_YOUR INSTRUCTIONS_
Please give back the listing below word for word and drop any images.

_EXCERPTED RECORDS_

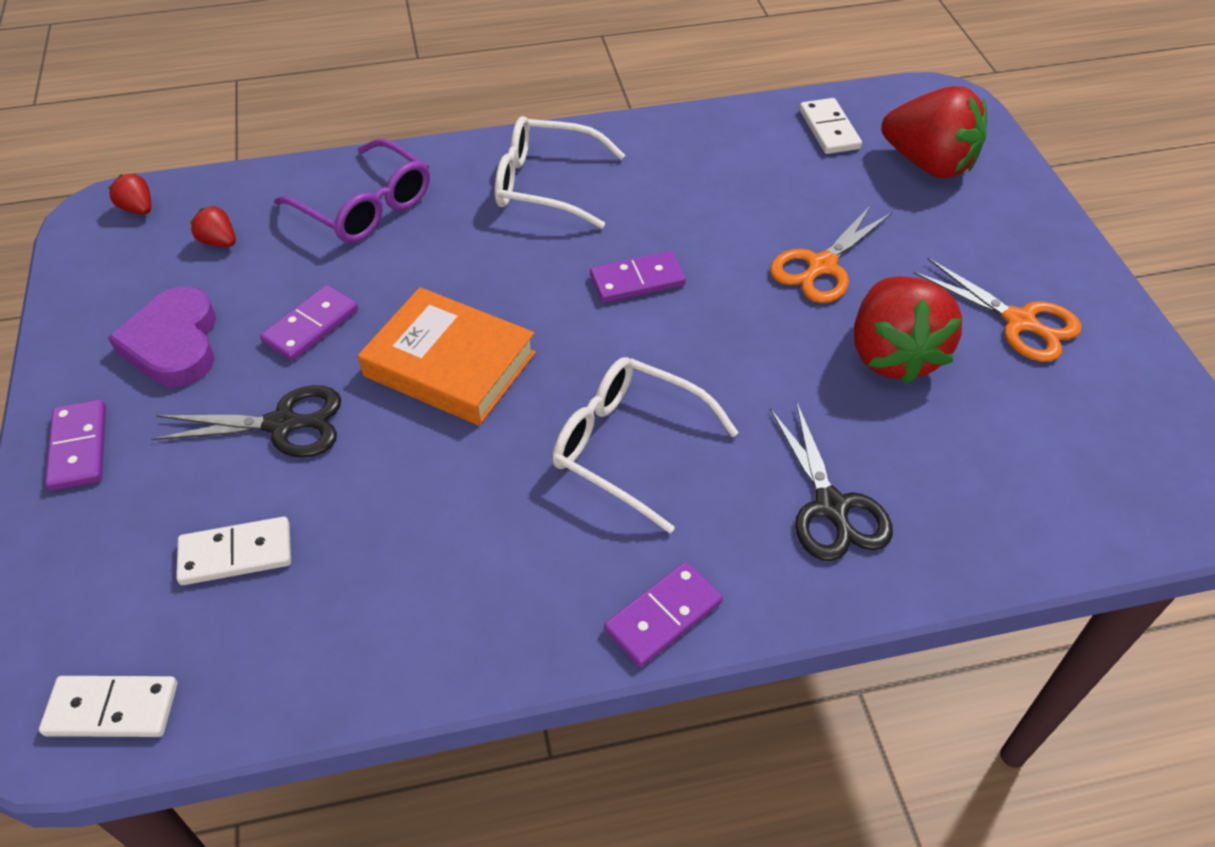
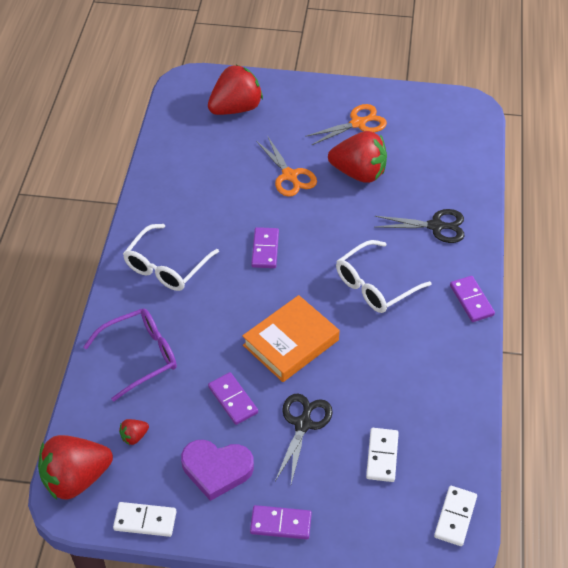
camera: 70 degrees left, 0 degrees up
(138, 209) = (76, 479): red strawberry -> red strawberry, size x2.36
(829, 129) = (186, 134): white domino -> white domino (145, 520)

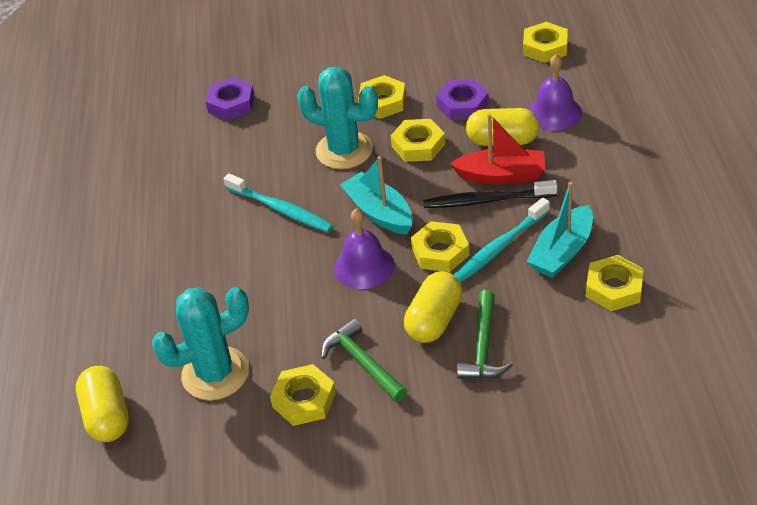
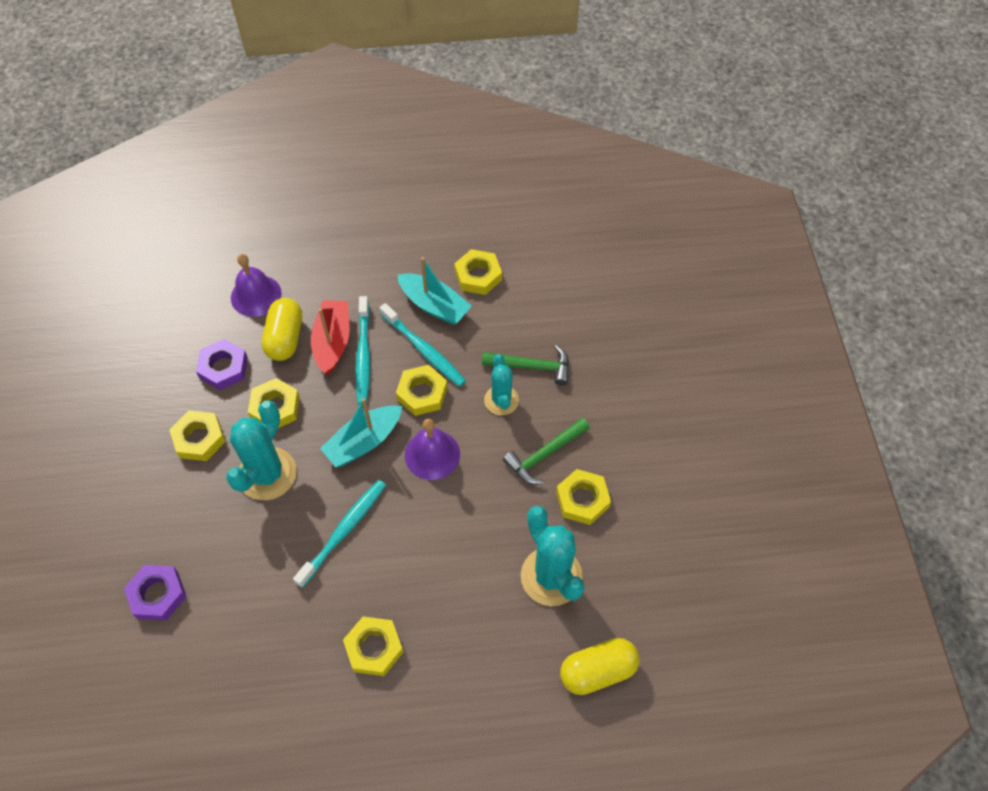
camera: 95 degrees left, 15 degrees up
(434, 320) = (501, 400): yellow capsule -> turquoise cactus
(486, 200) = (363, 355): black toothbrush -> turquoise toothbrush
(545, 47) = (155, 294): yellow nut -> yellow nut (374, 648)

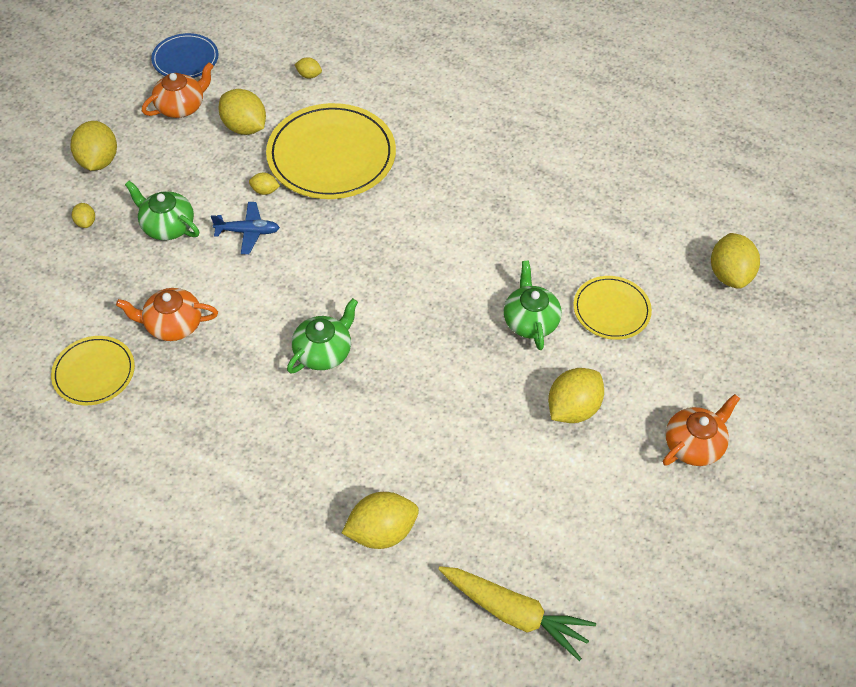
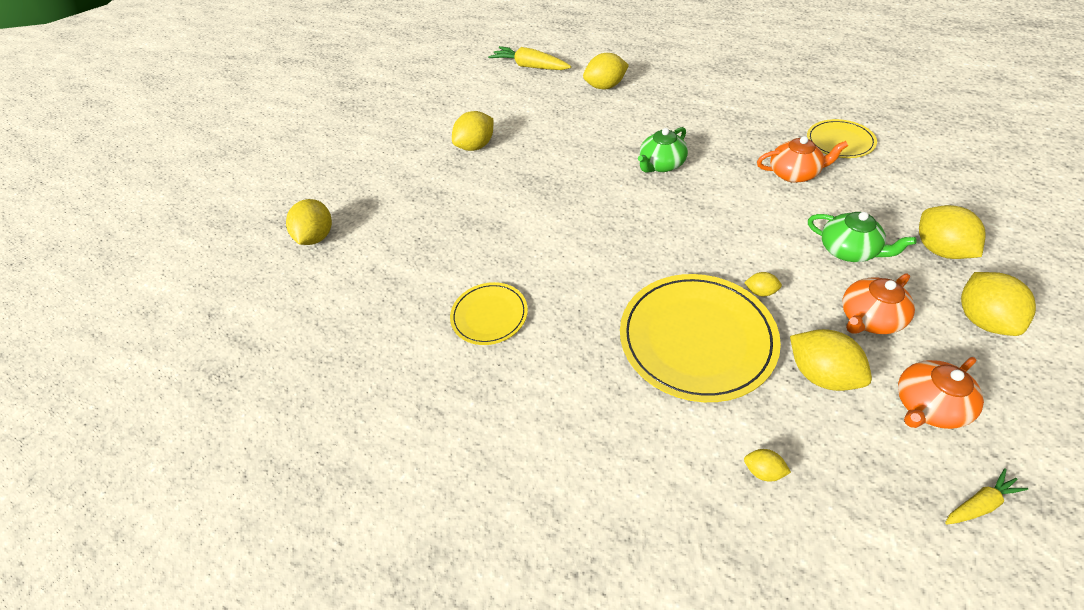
camera: 170 degrees left, 5 degrees down
(86, 222) = (939, 249): yellow lemon -> yellow lemon, size x2.03
(185, 59) = (979, 503): blue plate -> yellow carrot
(248, 232) = (761, 249): blue plane -> none
(530, 321) = (495, 194): green teapot -> none
(611, 310) = (427, 205): yellow plate -> yellow plate (489, 315)
(694, 444) = (402, 135): orange teapot -> orange teapot (868, 318)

_WRITTEN SOLUTION_
camera: 70 degrees left, 0 degrees up
(138, 209) = (76, 479): red strawberry -> red strawberry, size x2.36
(829, 129) = (186, 134): white domino -> white domino (145, 520)

camera: 95 degrees left, 15 degrees up
(434, 320) = (501, 400): yellow capsule -> turquoise cactus
(486, 200) = (363, 355): black toothbrush -> turquoise toothbrush
(545, 47) = (155, 294): yellow nut -> yellow nut (374, 648)

camera: 170 degrees left, 5 degrees down
(86, 222) = (939, 249): yellow lemon -> yellow lemon, size x2.03
(185, 59) = (979, 503): blue plate -> yellow carrot
(248, 232) = (761, 249): blue plane -> none
(530, 321) = (495, 194): green teapot -> none
(611, 310) = (427, 205): yellow plate -> yellow plate (489, 315)
(694, 444) = (402, 135): orange teapot -> orange teapot (868, 318)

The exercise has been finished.